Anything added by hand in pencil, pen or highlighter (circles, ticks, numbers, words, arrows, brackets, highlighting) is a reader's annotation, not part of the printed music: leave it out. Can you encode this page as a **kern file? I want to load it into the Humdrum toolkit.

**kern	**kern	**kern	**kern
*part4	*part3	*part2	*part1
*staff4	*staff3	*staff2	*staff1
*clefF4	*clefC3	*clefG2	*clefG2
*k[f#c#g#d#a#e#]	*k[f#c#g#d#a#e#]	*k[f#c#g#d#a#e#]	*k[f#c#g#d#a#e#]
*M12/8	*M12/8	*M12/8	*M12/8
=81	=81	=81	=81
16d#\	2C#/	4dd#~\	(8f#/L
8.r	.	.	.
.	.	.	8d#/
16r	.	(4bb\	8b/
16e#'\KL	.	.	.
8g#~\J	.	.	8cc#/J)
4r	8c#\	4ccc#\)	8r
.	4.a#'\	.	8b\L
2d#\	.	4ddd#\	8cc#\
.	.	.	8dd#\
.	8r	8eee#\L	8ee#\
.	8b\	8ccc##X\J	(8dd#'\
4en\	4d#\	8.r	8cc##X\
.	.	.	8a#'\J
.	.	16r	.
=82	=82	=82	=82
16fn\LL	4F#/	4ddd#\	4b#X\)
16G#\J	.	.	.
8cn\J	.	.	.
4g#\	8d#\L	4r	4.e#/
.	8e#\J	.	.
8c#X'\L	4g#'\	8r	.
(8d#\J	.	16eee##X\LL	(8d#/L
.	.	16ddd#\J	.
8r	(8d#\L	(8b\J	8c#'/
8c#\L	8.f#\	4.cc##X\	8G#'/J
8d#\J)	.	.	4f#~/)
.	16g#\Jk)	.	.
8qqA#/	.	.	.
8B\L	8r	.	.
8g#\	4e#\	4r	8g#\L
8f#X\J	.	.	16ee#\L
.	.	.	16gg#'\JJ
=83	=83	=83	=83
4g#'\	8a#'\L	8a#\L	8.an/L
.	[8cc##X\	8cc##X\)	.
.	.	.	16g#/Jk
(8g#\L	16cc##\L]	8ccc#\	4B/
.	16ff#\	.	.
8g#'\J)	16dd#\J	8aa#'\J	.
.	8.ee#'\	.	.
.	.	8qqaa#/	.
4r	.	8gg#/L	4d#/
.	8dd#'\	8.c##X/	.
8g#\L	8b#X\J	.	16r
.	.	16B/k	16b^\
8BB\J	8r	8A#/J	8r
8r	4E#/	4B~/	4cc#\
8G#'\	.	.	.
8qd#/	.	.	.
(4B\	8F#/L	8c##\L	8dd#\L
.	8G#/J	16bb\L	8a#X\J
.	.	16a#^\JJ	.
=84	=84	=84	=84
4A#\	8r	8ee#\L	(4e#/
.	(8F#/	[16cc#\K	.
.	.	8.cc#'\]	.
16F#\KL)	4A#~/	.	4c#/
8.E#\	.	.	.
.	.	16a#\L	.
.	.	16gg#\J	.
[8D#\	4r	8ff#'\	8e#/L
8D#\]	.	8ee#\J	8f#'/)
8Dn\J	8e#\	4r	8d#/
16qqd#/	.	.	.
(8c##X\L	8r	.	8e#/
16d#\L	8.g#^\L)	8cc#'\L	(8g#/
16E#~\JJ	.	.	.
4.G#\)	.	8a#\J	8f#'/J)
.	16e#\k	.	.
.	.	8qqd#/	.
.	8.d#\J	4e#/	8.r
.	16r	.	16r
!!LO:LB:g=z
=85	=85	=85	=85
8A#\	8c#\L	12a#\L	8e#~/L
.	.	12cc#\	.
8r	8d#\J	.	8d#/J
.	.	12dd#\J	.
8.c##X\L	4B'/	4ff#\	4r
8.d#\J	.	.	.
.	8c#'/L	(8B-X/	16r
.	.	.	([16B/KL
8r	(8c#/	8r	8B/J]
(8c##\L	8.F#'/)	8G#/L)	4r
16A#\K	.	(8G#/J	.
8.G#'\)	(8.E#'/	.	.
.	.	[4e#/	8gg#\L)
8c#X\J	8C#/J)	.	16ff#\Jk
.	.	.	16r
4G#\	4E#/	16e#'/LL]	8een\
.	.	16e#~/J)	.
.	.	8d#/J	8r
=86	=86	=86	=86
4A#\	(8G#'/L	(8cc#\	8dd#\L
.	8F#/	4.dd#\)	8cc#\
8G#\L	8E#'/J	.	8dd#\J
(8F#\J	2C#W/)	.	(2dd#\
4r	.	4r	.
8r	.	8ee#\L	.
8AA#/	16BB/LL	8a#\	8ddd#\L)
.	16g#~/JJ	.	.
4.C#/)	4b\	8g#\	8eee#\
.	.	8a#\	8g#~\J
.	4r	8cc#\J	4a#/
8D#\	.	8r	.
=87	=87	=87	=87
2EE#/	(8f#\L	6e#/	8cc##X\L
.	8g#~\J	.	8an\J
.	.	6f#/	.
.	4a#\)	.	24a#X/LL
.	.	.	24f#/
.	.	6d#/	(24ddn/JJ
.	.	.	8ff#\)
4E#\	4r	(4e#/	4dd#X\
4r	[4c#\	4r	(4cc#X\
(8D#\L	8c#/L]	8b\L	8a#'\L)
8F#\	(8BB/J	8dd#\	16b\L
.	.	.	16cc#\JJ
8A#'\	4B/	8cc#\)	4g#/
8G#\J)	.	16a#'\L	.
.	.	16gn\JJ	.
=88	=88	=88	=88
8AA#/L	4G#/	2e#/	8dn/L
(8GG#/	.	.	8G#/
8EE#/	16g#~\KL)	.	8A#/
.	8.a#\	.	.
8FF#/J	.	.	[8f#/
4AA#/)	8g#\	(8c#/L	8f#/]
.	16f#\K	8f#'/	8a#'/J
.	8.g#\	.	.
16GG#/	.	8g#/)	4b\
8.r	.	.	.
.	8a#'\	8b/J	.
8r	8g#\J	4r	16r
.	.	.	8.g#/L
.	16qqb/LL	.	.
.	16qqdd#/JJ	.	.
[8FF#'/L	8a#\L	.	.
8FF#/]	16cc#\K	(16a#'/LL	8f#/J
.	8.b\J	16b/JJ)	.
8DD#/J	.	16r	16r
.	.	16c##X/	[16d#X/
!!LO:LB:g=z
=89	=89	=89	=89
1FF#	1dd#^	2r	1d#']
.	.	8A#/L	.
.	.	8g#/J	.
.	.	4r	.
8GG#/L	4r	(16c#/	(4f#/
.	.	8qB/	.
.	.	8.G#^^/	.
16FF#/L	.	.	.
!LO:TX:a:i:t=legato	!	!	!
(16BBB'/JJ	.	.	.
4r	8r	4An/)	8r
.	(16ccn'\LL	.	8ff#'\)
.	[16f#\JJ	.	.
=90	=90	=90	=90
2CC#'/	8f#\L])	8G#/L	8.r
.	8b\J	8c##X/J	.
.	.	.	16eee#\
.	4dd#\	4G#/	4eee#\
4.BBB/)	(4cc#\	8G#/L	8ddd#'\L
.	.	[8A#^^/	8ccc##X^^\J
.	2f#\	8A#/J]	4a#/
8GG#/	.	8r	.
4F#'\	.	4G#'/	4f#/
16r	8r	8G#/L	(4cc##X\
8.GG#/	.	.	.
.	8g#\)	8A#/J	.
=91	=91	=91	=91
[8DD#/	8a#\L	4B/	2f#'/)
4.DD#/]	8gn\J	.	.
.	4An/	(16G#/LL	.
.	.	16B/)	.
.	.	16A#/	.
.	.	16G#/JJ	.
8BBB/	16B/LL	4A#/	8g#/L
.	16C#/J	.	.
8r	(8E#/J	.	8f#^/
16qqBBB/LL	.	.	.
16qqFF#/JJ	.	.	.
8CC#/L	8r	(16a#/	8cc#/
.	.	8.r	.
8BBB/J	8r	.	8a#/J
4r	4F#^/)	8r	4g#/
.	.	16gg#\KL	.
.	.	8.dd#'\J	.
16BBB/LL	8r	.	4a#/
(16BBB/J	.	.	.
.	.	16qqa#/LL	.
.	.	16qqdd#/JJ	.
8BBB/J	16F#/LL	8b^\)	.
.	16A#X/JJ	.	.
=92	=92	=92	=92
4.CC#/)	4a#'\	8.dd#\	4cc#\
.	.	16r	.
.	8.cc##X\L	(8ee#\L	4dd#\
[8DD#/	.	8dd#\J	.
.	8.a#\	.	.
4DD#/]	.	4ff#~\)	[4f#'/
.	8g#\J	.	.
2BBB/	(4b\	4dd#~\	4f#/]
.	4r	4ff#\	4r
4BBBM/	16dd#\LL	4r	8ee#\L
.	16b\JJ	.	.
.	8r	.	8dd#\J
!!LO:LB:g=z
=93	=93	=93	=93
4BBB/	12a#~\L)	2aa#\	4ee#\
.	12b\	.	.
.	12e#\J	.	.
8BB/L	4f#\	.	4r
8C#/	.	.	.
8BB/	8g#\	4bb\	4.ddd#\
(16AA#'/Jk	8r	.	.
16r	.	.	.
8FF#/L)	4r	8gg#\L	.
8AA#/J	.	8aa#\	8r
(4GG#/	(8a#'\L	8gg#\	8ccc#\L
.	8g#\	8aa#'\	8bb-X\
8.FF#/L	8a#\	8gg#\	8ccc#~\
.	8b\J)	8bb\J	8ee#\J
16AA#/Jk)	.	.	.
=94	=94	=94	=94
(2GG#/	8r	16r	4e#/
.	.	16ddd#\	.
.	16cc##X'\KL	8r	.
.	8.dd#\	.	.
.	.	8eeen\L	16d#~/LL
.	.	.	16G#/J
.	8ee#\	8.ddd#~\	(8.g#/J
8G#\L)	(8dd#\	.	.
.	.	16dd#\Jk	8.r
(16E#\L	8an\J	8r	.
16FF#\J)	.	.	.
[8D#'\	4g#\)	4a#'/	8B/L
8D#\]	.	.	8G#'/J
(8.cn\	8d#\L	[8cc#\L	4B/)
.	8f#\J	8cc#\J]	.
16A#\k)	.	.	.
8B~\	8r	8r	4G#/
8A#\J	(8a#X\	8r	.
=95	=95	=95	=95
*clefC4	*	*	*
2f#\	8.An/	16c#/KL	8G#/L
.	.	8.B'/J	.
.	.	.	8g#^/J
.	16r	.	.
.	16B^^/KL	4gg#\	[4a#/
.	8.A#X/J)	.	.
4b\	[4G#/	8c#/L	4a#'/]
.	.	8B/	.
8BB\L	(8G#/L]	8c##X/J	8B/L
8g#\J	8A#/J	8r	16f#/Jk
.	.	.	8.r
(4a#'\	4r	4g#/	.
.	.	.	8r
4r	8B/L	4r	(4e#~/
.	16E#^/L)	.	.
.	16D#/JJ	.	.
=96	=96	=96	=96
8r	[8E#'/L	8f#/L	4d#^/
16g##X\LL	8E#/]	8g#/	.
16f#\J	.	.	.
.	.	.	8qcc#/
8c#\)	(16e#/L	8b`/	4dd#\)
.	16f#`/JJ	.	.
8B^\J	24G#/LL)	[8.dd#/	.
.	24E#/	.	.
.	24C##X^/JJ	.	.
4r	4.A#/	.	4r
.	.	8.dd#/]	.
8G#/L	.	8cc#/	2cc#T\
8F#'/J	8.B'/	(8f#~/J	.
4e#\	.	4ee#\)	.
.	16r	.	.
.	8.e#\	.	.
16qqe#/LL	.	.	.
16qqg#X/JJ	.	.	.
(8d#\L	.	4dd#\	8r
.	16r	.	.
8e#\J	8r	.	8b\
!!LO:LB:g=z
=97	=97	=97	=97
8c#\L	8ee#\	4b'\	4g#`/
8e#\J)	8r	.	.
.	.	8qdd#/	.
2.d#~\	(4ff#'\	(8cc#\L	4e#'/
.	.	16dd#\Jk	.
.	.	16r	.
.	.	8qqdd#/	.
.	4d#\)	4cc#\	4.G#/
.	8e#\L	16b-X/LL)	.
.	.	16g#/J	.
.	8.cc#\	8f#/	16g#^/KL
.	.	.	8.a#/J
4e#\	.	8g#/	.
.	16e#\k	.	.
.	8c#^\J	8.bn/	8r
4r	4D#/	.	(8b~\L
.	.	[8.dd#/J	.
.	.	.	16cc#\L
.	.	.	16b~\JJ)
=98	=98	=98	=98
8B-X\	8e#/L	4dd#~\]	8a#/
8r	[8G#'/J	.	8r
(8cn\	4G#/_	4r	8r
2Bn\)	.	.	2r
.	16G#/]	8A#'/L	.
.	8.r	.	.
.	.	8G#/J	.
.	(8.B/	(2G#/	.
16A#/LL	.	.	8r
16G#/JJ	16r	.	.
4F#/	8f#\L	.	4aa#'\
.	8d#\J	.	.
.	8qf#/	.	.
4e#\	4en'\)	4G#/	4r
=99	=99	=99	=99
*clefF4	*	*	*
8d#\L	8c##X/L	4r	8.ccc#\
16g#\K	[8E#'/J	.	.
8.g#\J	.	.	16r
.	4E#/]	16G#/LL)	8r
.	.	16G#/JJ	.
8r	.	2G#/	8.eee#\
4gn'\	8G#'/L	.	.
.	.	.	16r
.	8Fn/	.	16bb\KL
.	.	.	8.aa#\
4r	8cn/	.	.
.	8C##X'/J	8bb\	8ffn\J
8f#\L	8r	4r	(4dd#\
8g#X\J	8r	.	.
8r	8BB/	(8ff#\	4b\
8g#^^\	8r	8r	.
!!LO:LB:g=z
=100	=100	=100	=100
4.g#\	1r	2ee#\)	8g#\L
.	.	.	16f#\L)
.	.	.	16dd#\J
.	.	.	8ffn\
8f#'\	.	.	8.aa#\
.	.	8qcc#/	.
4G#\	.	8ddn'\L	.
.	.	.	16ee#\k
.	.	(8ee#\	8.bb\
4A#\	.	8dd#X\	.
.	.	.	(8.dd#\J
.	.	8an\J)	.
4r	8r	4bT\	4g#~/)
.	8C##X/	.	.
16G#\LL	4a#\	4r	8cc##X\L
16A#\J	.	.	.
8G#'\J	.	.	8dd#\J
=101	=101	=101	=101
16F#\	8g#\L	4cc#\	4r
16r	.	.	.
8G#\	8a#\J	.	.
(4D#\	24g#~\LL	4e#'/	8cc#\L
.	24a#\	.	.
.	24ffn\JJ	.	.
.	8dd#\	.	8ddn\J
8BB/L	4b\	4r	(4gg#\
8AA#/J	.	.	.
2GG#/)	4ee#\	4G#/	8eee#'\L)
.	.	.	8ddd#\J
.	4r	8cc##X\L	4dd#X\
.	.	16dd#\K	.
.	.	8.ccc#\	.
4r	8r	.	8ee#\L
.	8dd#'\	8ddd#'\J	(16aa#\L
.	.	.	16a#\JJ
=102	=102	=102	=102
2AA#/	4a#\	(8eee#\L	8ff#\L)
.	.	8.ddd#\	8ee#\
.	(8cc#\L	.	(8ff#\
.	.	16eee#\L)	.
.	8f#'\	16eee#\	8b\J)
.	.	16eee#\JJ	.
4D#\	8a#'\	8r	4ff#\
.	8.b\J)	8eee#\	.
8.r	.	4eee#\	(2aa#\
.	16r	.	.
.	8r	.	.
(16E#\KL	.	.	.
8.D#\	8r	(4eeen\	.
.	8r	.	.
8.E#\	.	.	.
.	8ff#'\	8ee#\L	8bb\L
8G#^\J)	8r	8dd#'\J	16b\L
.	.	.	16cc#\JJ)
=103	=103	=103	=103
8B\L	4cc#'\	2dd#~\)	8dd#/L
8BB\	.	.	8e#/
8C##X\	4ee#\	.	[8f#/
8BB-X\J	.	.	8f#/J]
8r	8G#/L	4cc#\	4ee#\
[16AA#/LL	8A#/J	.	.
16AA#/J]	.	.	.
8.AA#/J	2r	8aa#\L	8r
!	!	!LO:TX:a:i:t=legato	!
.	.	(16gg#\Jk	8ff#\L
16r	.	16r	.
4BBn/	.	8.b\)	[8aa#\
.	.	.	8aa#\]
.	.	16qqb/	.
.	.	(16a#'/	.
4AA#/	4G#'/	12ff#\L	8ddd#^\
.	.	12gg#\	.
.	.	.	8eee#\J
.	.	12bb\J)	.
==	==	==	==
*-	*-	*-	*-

------------------------------------------------------------

Count the lines above that contain the string "kern", and reply with the number alone.

2